What is needed: Everything from the line holding "D1: diode (A" through the last line of the listing needs to be repeated exactly, with no other lines.

(Beginning of Exercise input)

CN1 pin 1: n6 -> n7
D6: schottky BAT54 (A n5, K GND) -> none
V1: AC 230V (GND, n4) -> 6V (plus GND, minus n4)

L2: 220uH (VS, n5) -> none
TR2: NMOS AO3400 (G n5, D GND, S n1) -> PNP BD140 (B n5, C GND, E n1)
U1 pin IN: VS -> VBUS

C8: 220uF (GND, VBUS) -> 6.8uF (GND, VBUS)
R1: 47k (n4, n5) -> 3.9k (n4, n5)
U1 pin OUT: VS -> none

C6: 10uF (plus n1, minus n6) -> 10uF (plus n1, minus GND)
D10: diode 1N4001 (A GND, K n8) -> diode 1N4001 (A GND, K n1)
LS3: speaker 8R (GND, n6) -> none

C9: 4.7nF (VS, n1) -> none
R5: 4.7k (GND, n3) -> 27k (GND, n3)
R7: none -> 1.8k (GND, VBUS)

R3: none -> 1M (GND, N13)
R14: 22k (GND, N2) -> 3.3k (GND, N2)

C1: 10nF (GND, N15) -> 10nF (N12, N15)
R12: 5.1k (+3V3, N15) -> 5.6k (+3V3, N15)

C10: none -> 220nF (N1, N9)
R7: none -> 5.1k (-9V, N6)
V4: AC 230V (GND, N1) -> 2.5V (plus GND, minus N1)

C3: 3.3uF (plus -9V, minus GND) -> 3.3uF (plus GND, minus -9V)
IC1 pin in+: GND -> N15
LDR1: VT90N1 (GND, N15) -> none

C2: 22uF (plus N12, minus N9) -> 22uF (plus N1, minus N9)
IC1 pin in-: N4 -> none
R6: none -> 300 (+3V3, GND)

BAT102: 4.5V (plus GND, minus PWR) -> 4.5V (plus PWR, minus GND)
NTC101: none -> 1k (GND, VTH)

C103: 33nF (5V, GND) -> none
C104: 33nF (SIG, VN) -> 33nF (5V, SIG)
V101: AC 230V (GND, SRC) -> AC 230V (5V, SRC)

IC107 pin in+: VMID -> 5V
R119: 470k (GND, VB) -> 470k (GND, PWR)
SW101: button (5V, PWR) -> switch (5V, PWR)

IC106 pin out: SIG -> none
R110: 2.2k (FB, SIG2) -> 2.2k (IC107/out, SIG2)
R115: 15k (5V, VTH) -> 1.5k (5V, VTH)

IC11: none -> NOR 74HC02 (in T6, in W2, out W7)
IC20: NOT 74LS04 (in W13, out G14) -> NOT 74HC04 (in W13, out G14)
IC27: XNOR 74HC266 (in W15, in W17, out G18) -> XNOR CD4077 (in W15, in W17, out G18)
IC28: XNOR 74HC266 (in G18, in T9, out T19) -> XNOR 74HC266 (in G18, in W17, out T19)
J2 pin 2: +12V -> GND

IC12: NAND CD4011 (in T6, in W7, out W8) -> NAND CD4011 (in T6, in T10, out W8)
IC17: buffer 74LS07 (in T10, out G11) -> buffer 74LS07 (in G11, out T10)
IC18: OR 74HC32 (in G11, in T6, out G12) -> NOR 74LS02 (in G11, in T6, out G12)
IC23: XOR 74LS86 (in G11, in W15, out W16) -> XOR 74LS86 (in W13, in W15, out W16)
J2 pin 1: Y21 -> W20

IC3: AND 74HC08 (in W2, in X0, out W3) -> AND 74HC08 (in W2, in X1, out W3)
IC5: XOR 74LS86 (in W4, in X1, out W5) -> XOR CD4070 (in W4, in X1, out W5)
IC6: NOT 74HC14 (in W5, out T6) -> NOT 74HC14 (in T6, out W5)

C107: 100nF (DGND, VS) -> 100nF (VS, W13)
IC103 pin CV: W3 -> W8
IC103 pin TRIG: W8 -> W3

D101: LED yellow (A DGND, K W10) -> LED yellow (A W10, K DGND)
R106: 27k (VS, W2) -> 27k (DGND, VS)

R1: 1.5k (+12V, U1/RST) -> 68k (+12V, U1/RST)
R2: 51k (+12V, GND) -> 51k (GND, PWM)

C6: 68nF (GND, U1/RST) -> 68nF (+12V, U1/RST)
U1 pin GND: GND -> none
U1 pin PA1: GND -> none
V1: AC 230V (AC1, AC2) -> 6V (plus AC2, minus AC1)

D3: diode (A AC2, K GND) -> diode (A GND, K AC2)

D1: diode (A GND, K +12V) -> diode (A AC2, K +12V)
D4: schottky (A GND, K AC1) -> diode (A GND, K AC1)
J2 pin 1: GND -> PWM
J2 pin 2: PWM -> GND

(End of Exercise input)

Answer box:
D1: diode (A GND, K +12V) -> diode (A AC2, K +12V)
D4: schottky (A GND, K AC1) -> diode (A GND, K AC1)
J2 pin 1: GND -> PWM
J2 pin 2: PWM -> GND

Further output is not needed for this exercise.